Stored data
# # # #
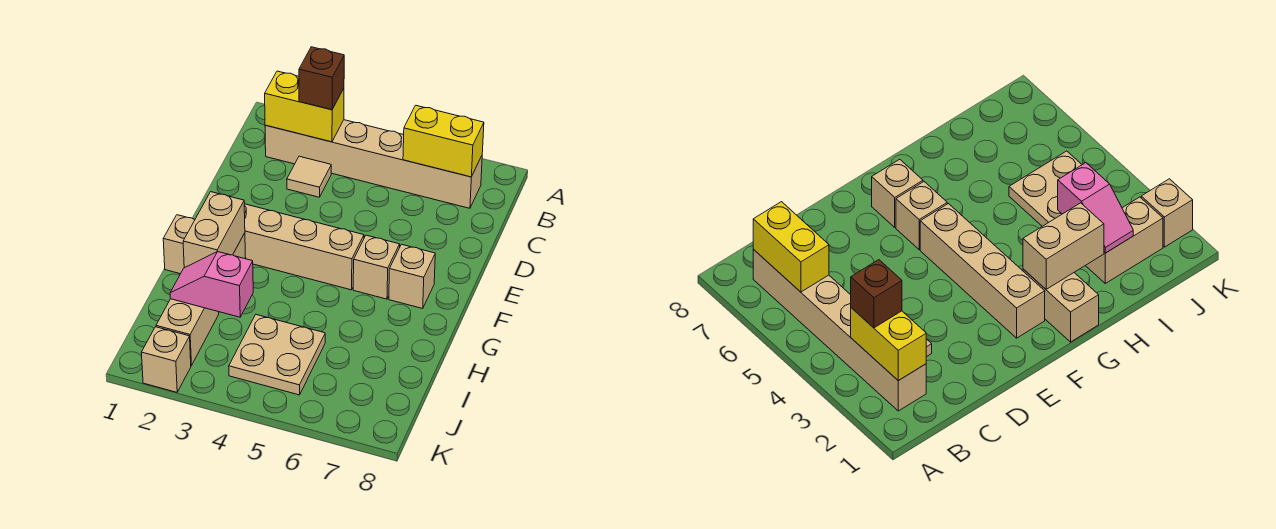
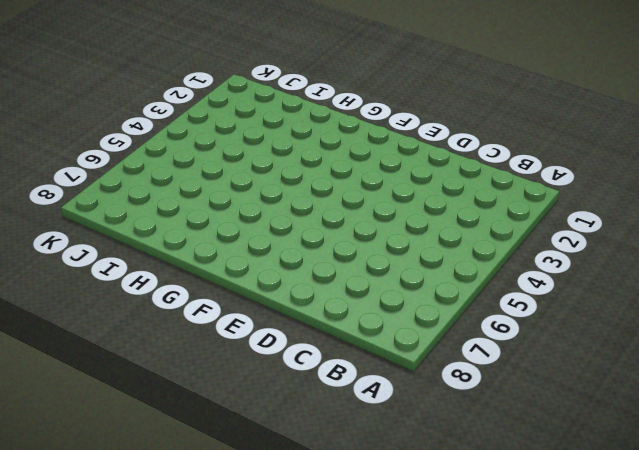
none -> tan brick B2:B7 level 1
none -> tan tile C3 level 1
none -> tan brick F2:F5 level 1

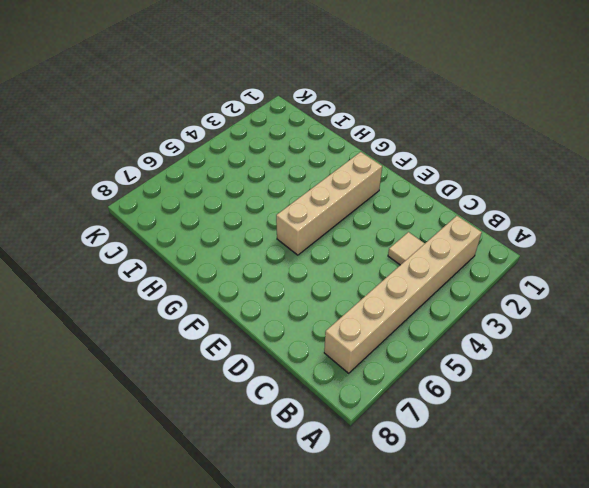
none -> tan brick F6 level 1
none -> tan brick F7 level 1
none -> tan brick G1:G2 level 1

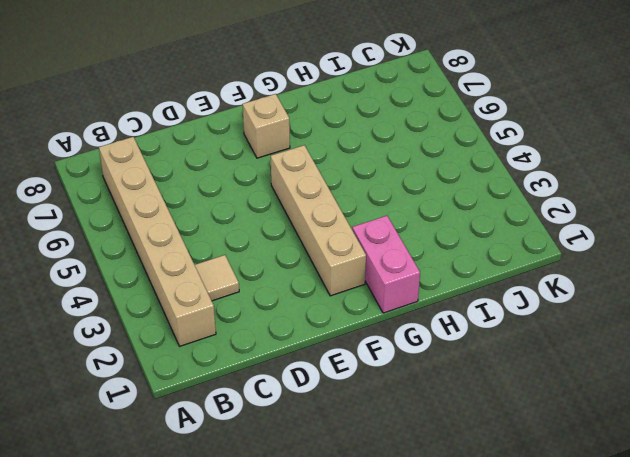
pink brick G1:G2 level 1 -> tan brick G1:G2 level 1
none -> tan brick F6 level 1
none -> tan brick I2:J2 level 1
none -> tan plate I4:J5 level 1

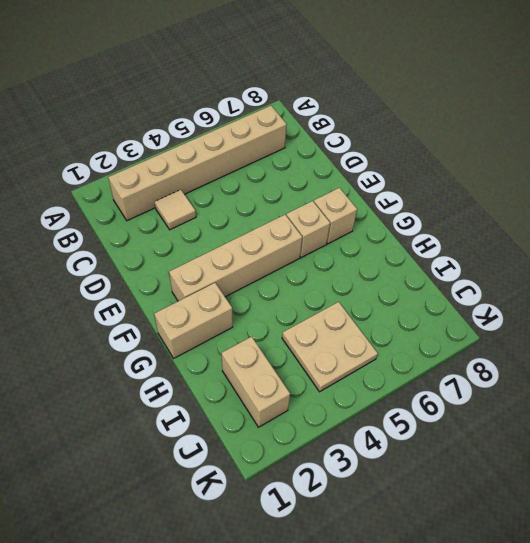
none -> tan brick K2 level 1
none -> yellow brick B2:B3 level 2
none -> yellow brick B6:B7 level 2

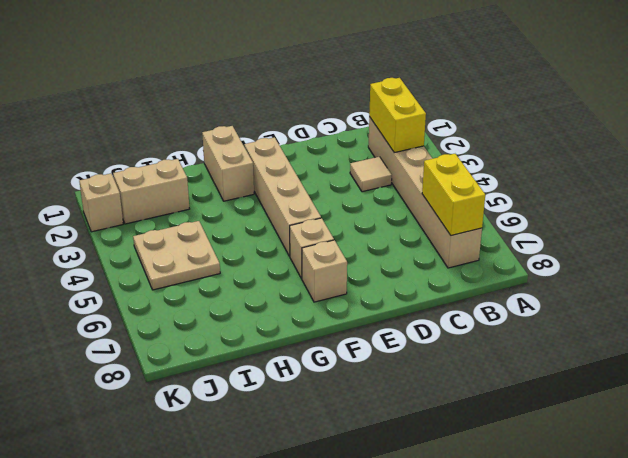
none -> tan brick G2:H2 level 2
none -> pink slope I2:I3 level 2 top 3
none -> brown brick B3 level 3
# # # #
▶ [Exercise aim] Restate each entry word for word. Omit every picture.

▶ [Solution]
none -> tan brick B2:B7 level 1
none -> tan tile C3 level 1
none -> tan brick F2:F5 level 1

none -> tan brick F6 level 1
none -> tan brick F7 level 1
none -> tan brick G1:G2 level 1

pink brick G1:G2 level 1 -> tan brick G1:G2 level 1
none -> tan brick F6 level 1
none -> tan brick I2:J2 level 1
none -> tan plate I4:J5 level 1

none -> tan brick K2 level 1
none -> yellow brick B2:B3 level 2
none -> yellow brick B6:B7 level 2

none -> tan brick G2:H2 level 2
none -> pink slope I2:I3 level 2 top 3
none -> brown brick B3 level 3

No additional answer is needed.